-- Recorded data follows --

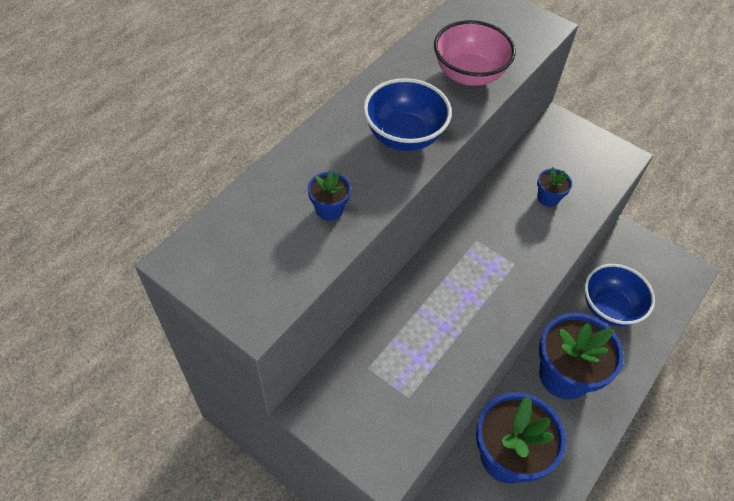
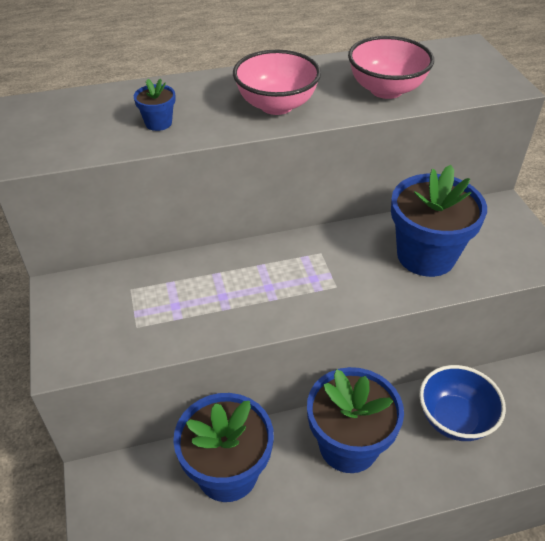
camera: 40 degrees right, 10 degrees down
blue bowl [363,78,452,151] -> pink bowl [233,50,321,115]
blue flower pot [537,167,572,207] -> blue flower pot [391,165,487,277], size x2.33

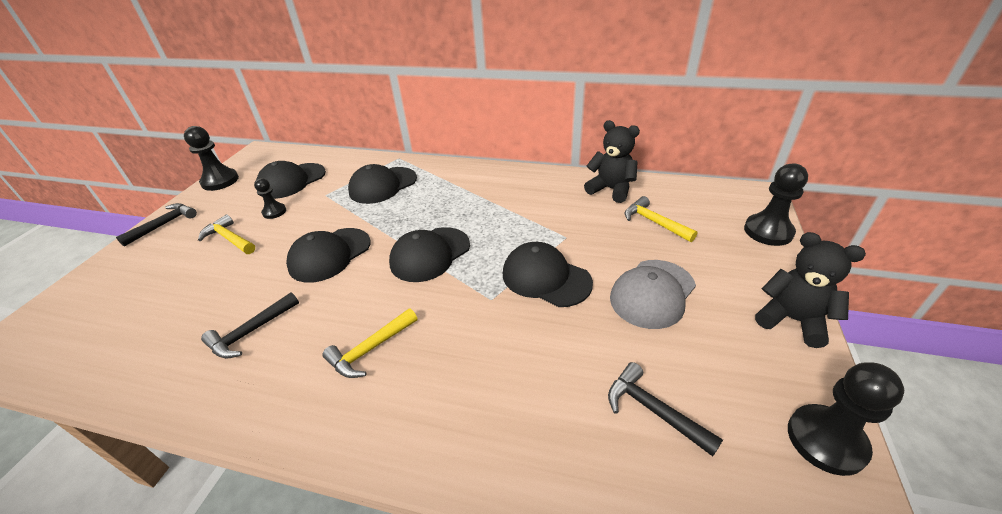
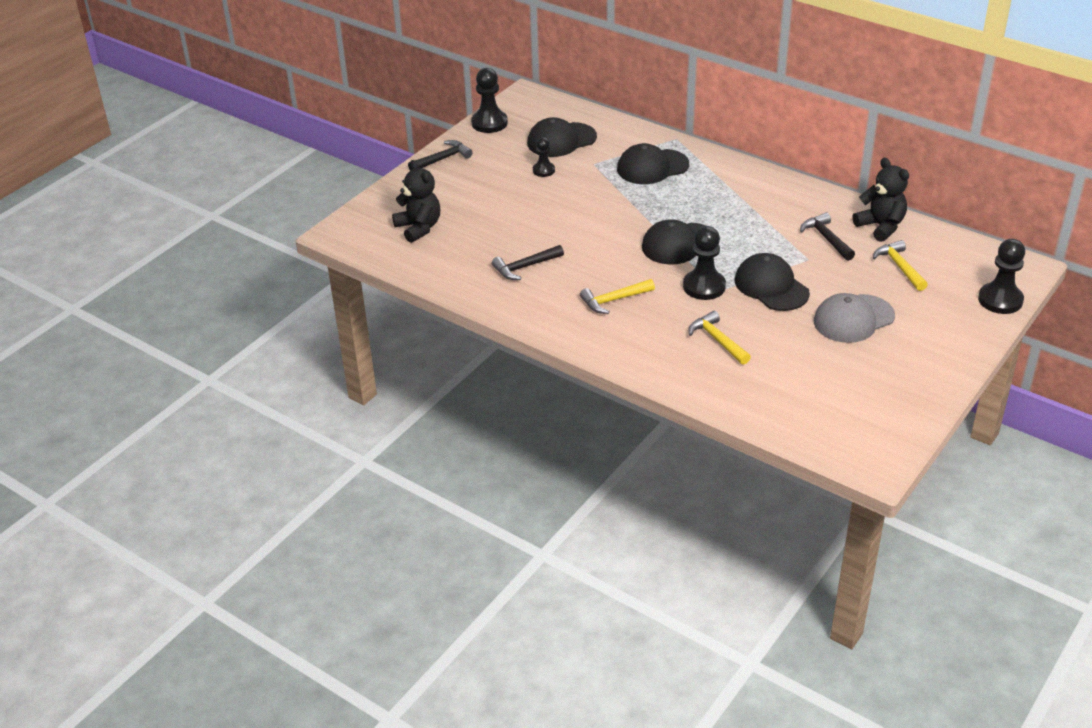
camera: 20 degrees right, 0 degrees up
yellow hammer [198,214,255,254] -> yellow hammer moved to [688,311,751,365]
black cap [286,228,371,283] -> none
black hammer [608,362,723,456] -> black hammer moved to [800,212,855,261]
black teddy bear [755,232,866,348] -> black teddy bear moved to [392,160,440,243]
black pawn [788,363,904,476] -> black pawn moved to [683,226,726,300]

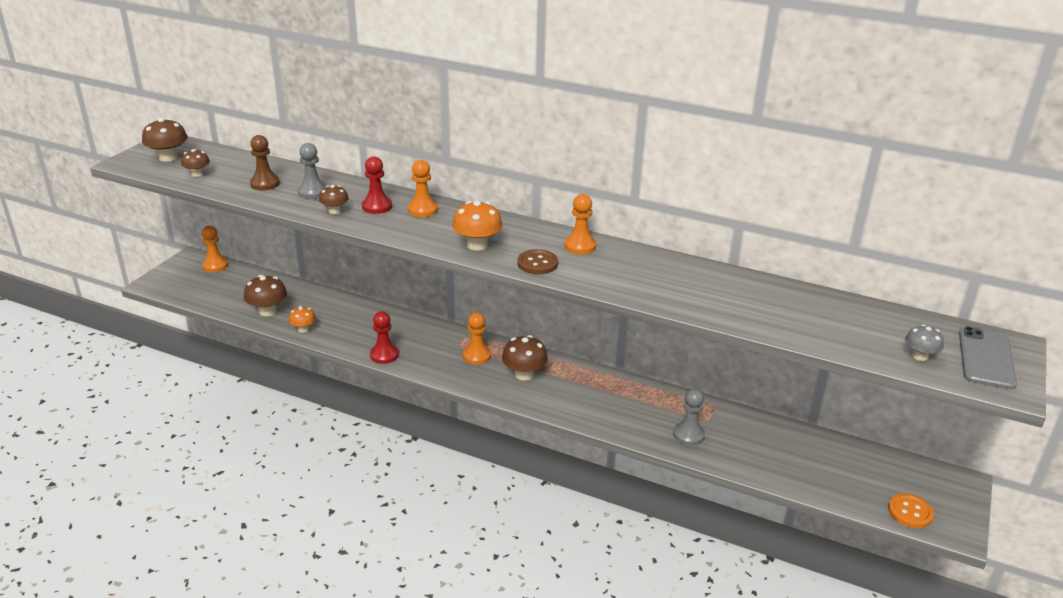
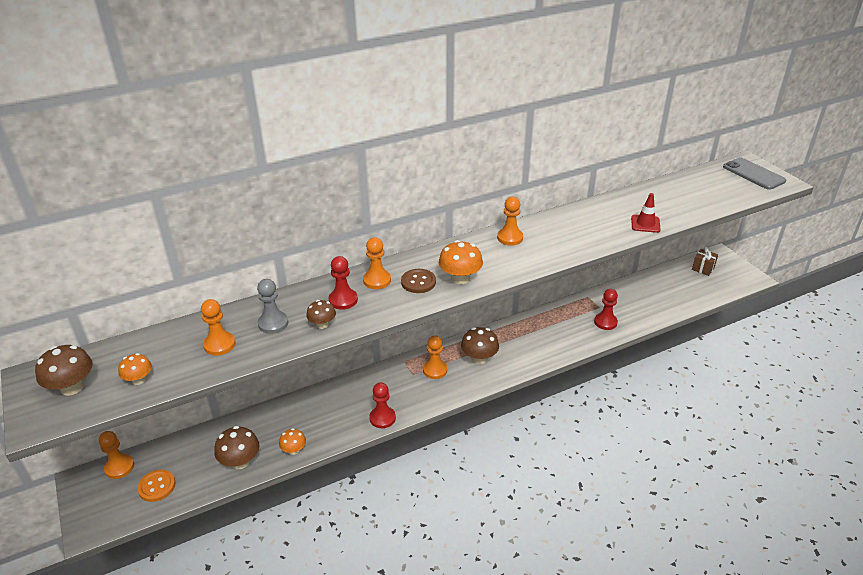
camera: 50 degrees left, 5 degrees up
brown mushroom [181,149,210,177] -> orange mushroom [118,353,152,385]
brown pawn [250,135,280,190] -> orange pawn [201,299,236,356]
brown button [517,249,558,275] -> brown button moved to [401,269,436,293]
grey pawn [673,389,705,446] -> red pawn [594,289,618,330]
orange button [888,493,934,528] -> orange button moved to [137,470,175,502]
grey mushroom [905,324,944,361] -> none
none -> red traffic cone [631,193,661,233]
none -> brown gift [692,247,718,276]

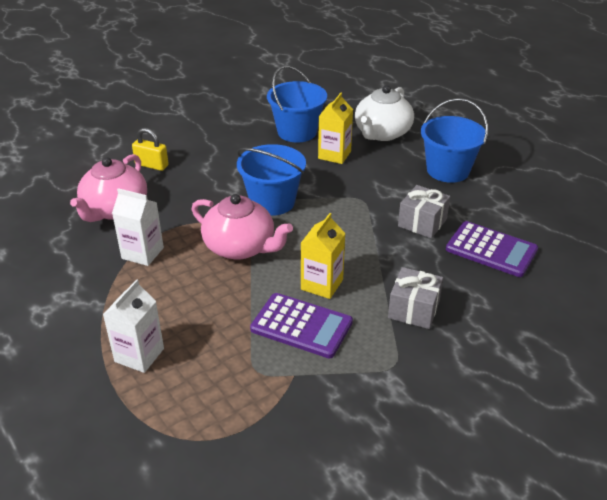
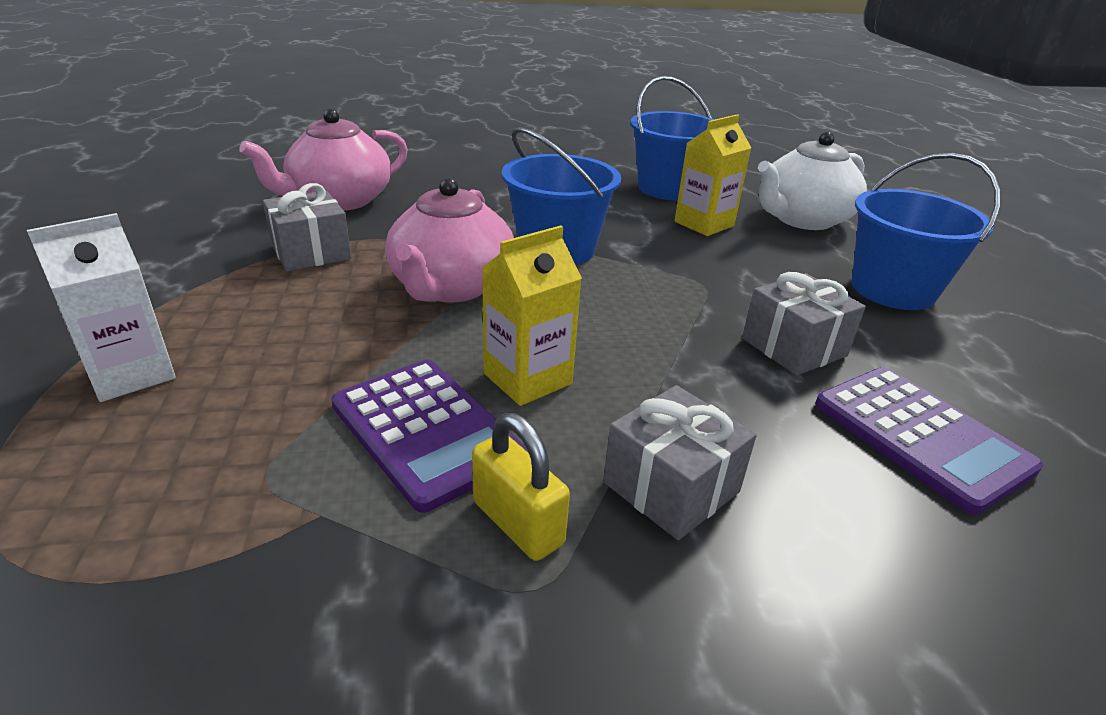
camera: 25 degrees right, 5 degrees down
white carton [112,188,164,266] -> grey gift [263,183,351,272]
yellow padlock [132,128,169,171] -> yellow padlock moved to [472,413,570,561]
pink teapot [192,194,293,260] -> pink teapot turned 45 degrees clockwise [385,178,514,302]

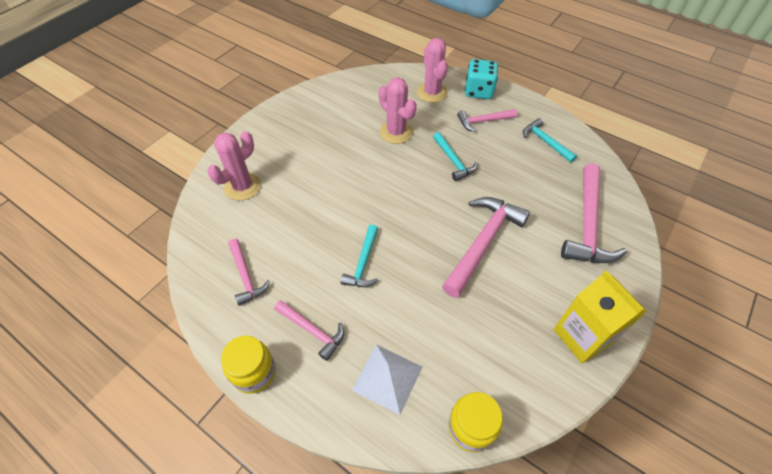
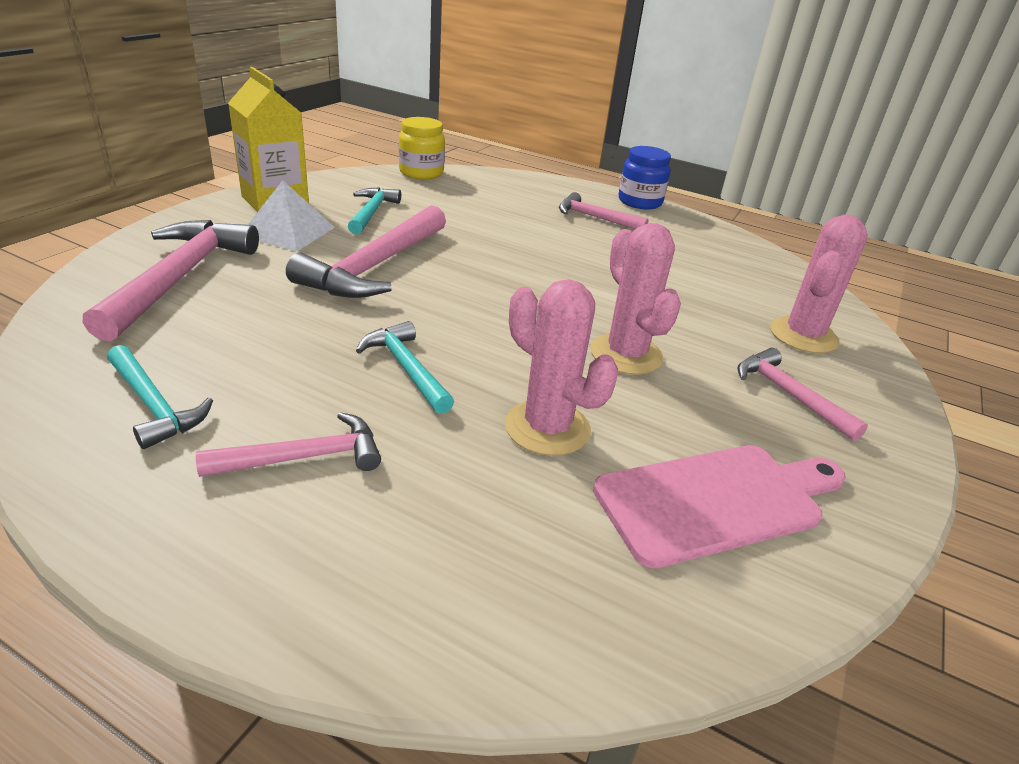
camera: 170 degrees right, 20 degrees down
yellow jar [221,336,276,394] -> blue jar [619,146,671,210]
pink hammer [228,239,270,306] -> pink hammer moved to [737,348,868,441]
turquoise hammer [340,224,378,287] -> turquoise hammer moved to [348,187,401,235]
white pyramid [352,345,422,415] -> white pyramid moved to [248,180,335,251]
pink cactus [417,38,448,103] -> pink cactus moved to [591,223,681,375]
turquoise dice [465,59,498,99] -> none
none -> pink cutting board [593,445,846,568]

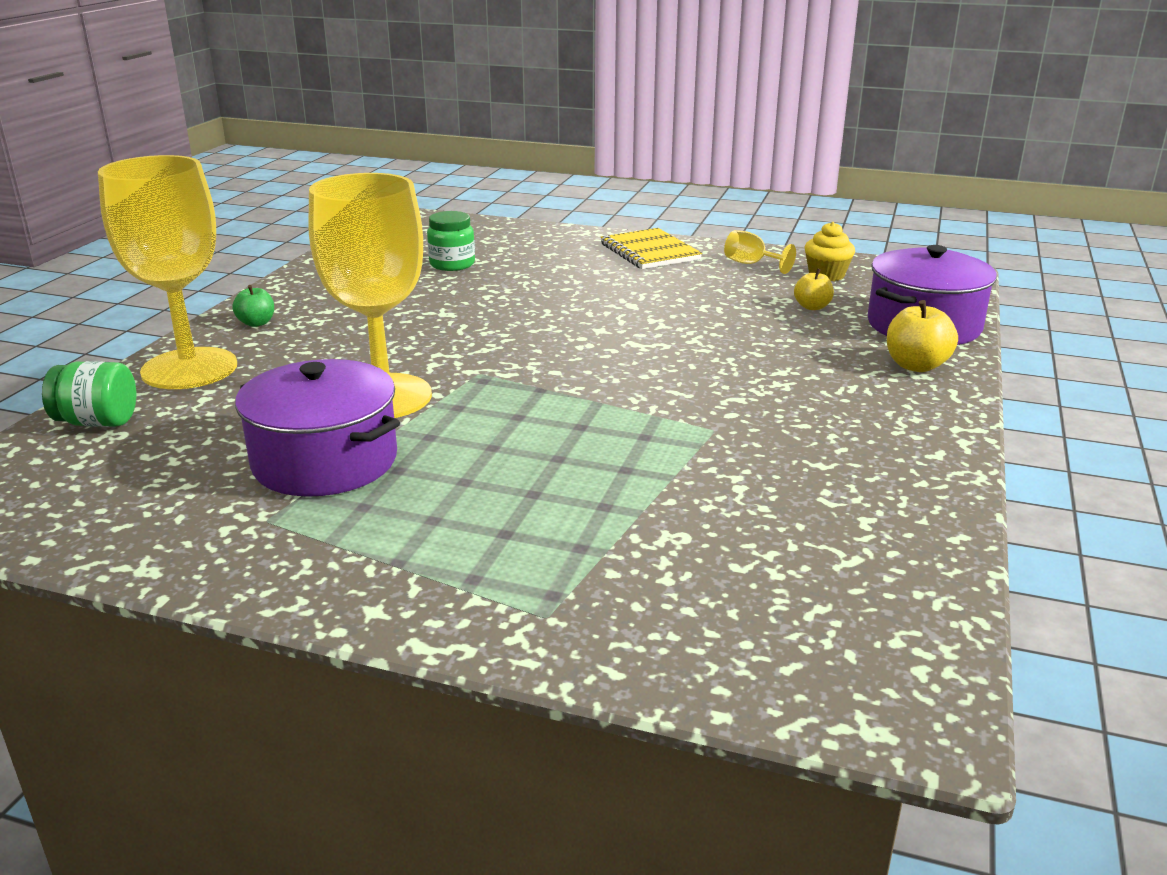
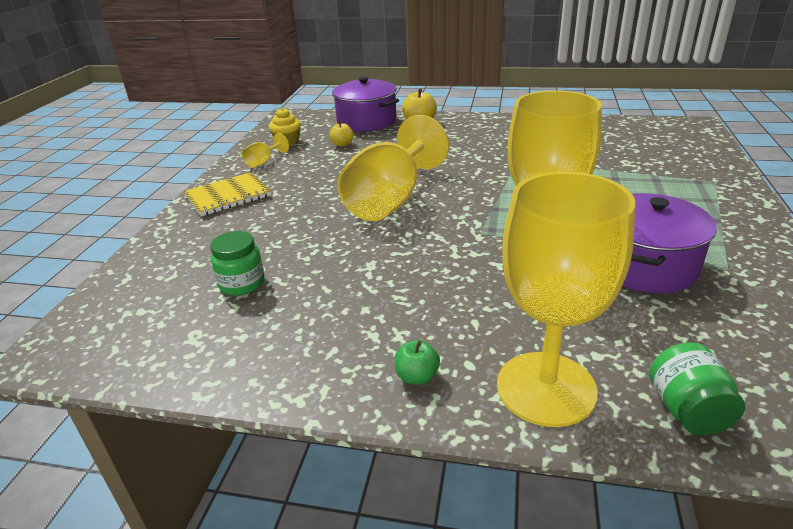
camera: 95 degrees left, 5 degrees up
none -> yellow goblet [337,115,449,221]

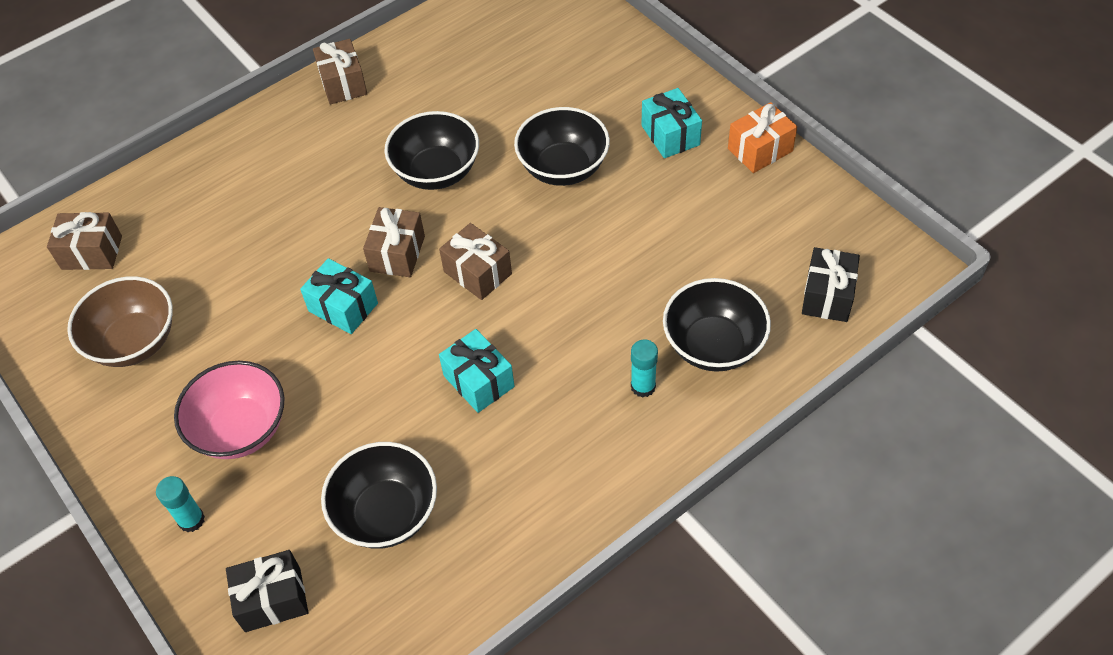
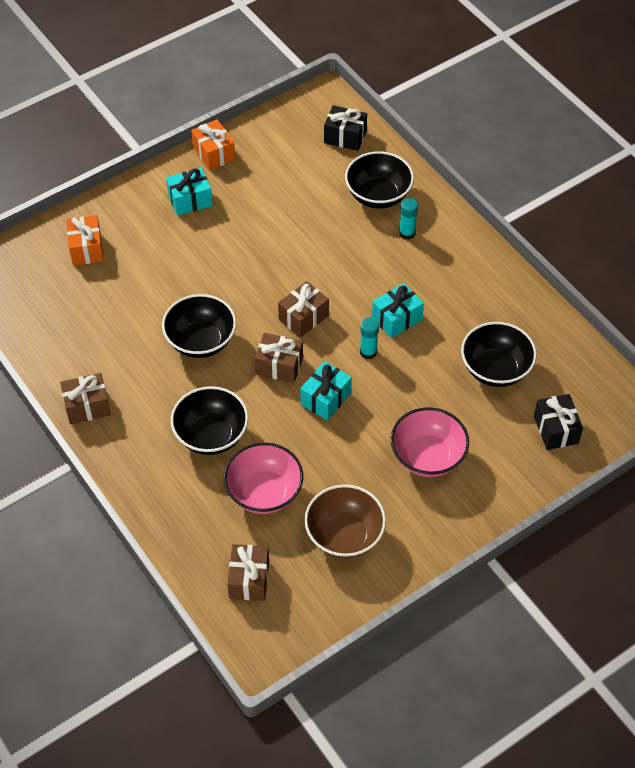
camera: 90 degrees left, 0 degrees up
turquoise glue stick [156,476,205,532] -> turquoise glue stick moved to [360,318,379,359]
black bowl [514,107,610,186] -> black bowl moved to [171,386,248,455]
none -> orange gift [66,215,104,265]
none -> pink bowl [224,443,303,514]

-- Recorded data concluded --

> Task to carry out
Your reply should hold every line above exactly as written and none of the pictures.

> Task solution
camera: 40 degrees right, 10 degrees down
blue bowl [363,78,452,151] -> pink bowl [233,50,321,115]
blue flower pot [537,167,572,207] -> blue flower pot [391,165,487,277], size x2.33

camera: 20 degrees right, 0 degrees up
yellow hammer [198,214,255,254] -> yellow hammer moved to [688,311,751,365]
black cap [286,228,371,283] -> none
black hammer [608,362,723,456] -> black hammer moved to [800,212,855,261]
black teddy bear [755,232,866,348] -> black teddy bear moved to [392,160,440,243]
black pawn [788,363,904,476] -> black pawn moved to [683,226,726,300]

camera: 50 degrees left, 5 degrees up
brown mushroom [181,149,210,177] -> orange mushroom [118,353,152,385]
brown pawn [250,135,280,190] -> orange pawn [201,299,236,356]
brown button [517,249,558,275] -> brown button moved to [401,269,436,293]
grey pawn [673,389,705,446] -> red pawn [594,289,618,330]
orange button [888,493,934,528] -> orange button moved to [137,470,175,502]
grey mushroom [905,324,944,361] -> none
none -> red traffic cone [631,193,661,233]
none -> brown gift [692,247,718,276]

camera: 25 degrees right, 5 degrees down
white carton [112,188,164,266] -> grey gift [263,183,351,272]
yellow padlock [132,128,169,171] -> yellow padlock moved to [472,413,570,561]
pink teapot [192,194,293,260] -> pink teapot turned 45 degrees clockwise [385,178,514,302]

camera: 170 degrees right, 20 degrees down
yellow jar [221,336,276,394] -> blue jar [619,146,671,210]
pink hammer [228,239,270,306] -> pink hammer moved to [737,348,868,441]
turquoise hammer [340,224,378,287] -> turquoise hammer moved to [348,187,401,235]
white pyramid [352,345,422,415] -> white pyramid moved to [248,180,335,251]
pink cactus [417,38,448,103] -> pink cactus moved to [591,223,681,375]
turquoise dice [465,59,498,99] -> none
none -> pink cutting board [593,445,846,568]

camera: 95 degrees left, 5 degrees up
none -> yellow goblet [337,115,449,221]

camera: 90 degrees left, 0 degrees up
turquoise glue stick [156,476,205,532] -> turquoise glue stick moved to [360,318,379,359]
black bowl [514,107,610,186] -> black bowl moved to [171,386,248,455]
none -> orange gift [66,215,104,265]
none -> pink bowl [224,443,303,514]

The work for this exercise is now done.